(Before-and-after change data)
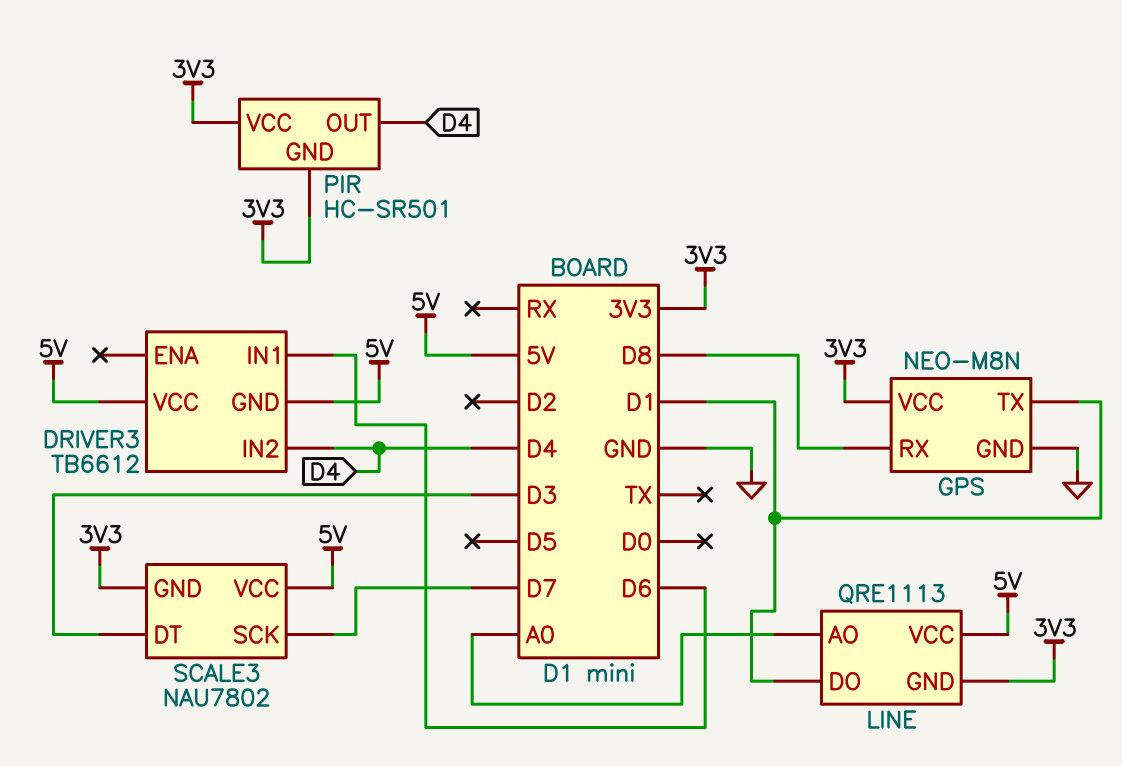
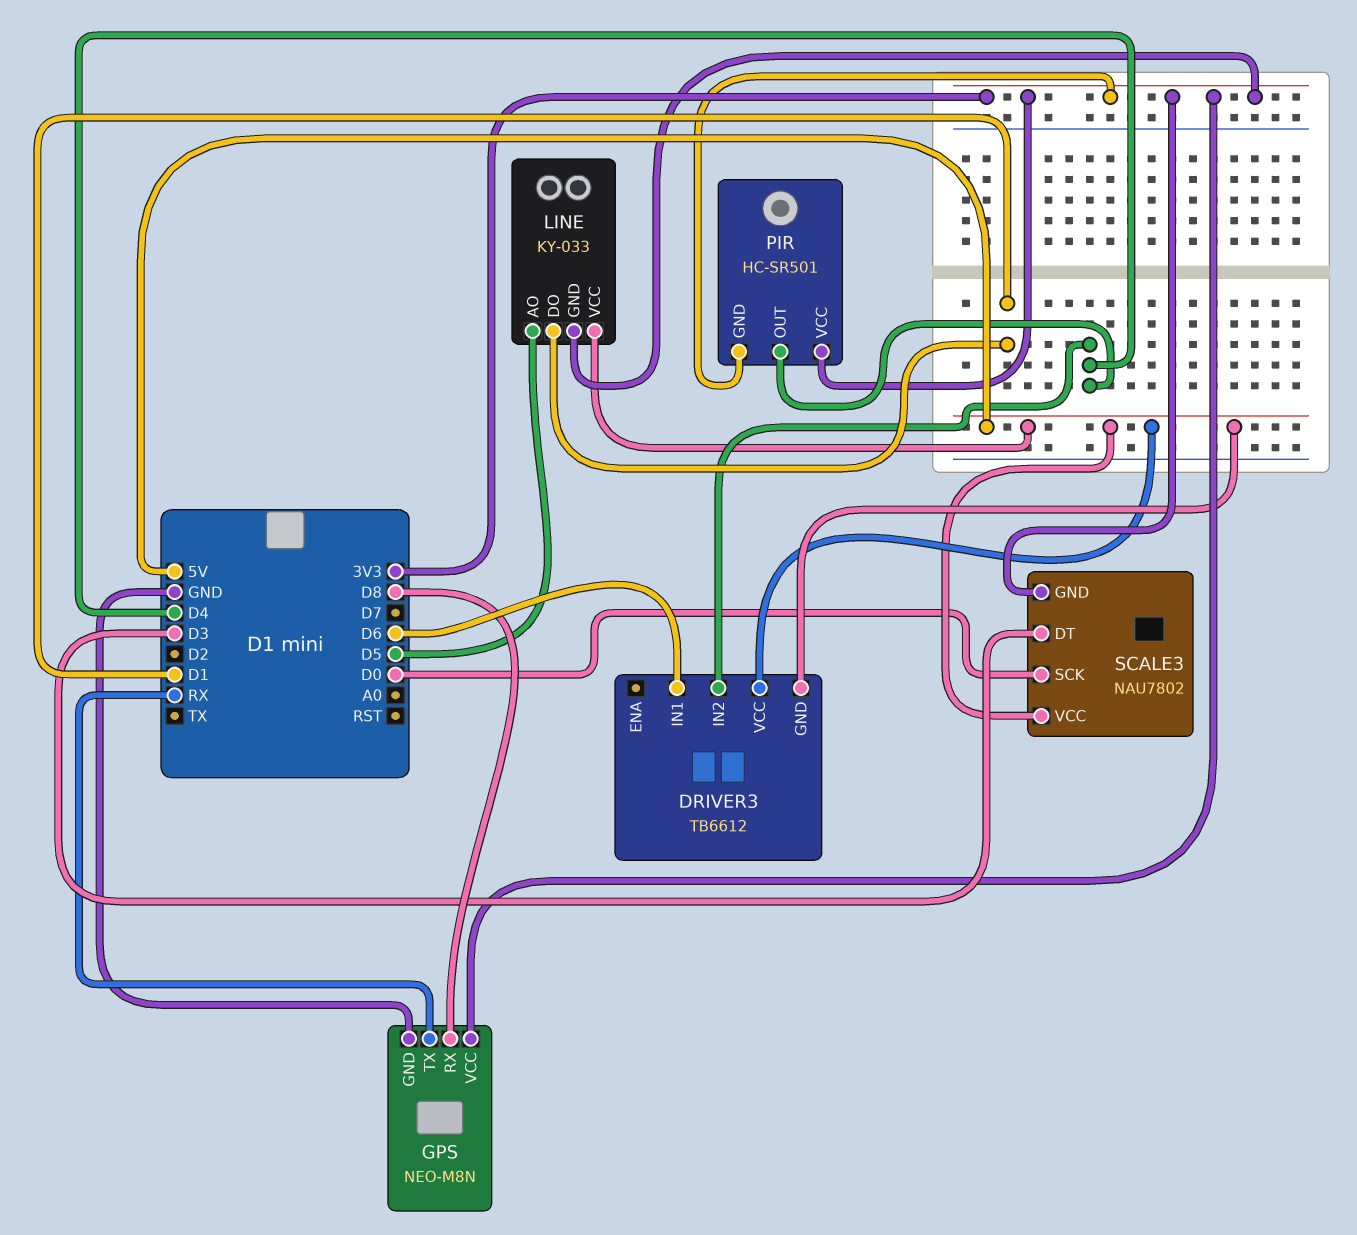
GPS pin TX: D1 -> RX
LINE: QRE1113 -> KY-033
LINE pin AO: A0 -> D5
SCALE3 pin SCK: D7 -> D0

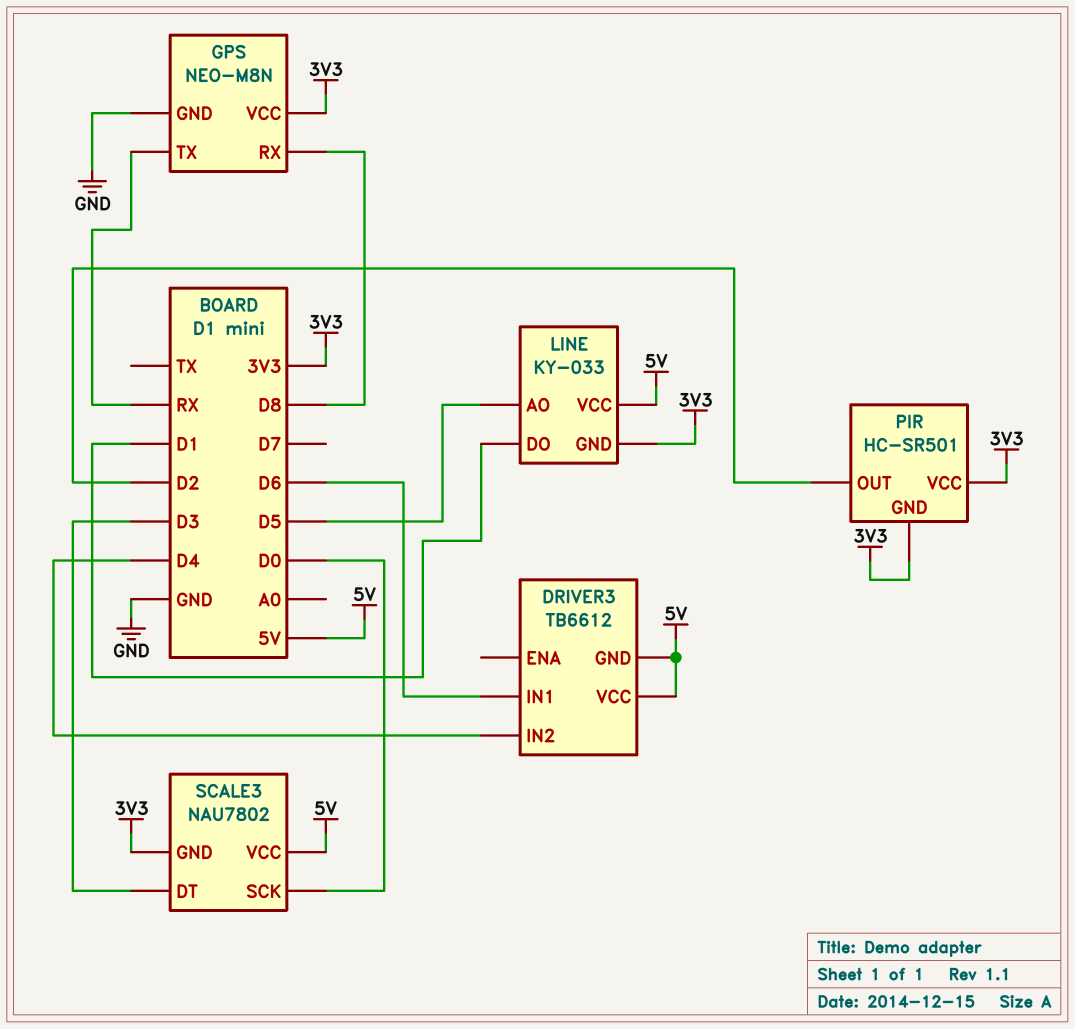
PIR pin OUT: D4 -> D2

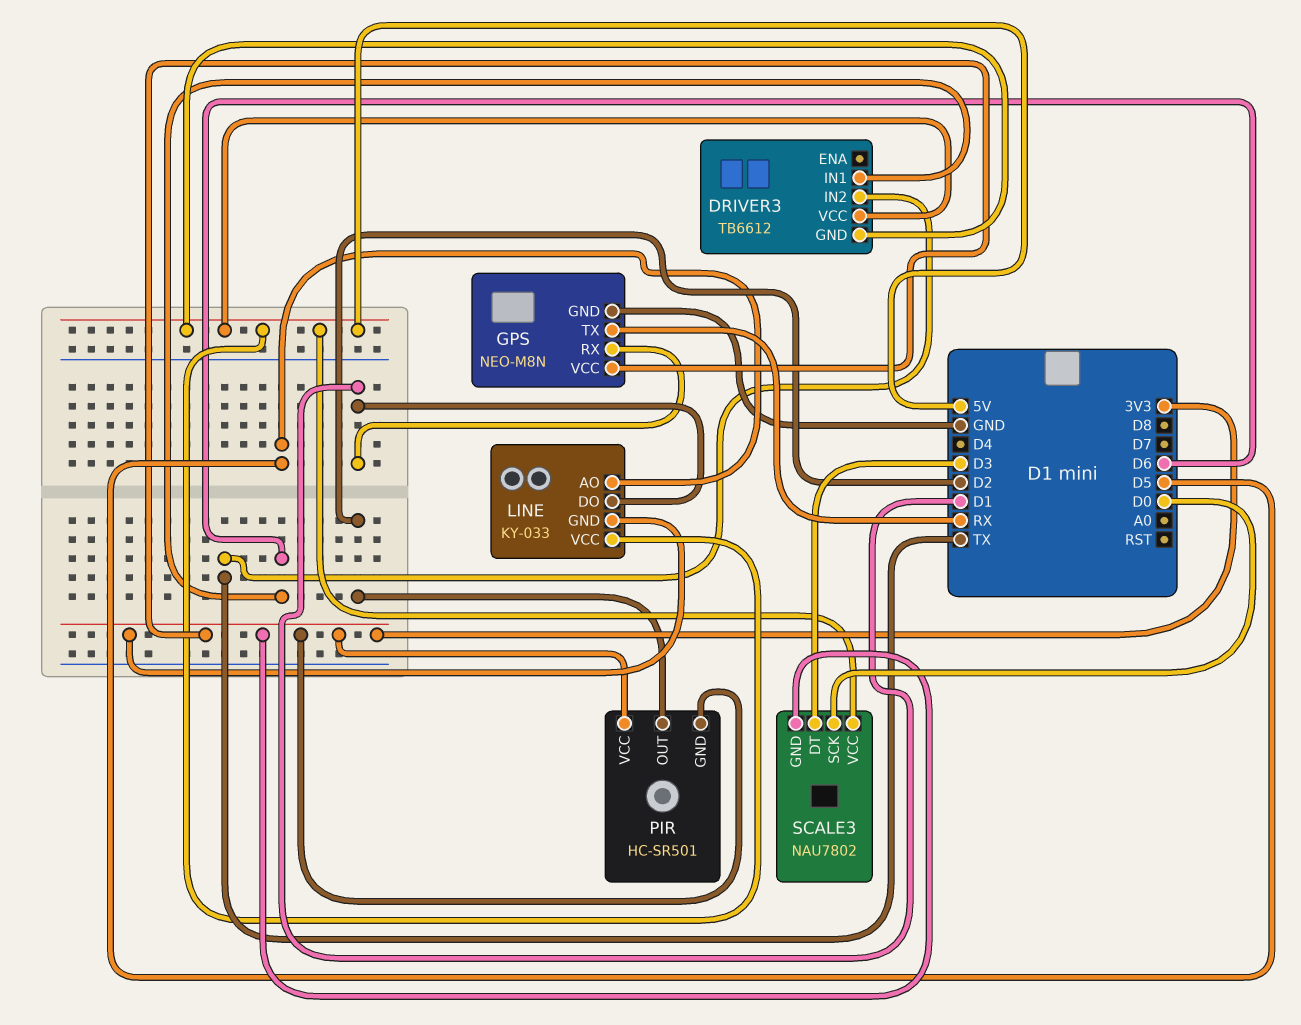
DRIVER3 pin IN2: D4 -> TX
GPS pin RX: D8 -> D1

#### What to work on:
Restate the data exactly, though only from the line that contains "PIR pin OUT: D4 -> D2" through its last line, both ends included and with the pictures left out.

#### Answer area:
PIR pin OUT: D4 -> D2

DRIVER3 pin IN2: D4 -> TX
GPS pin RX: D8 -> D1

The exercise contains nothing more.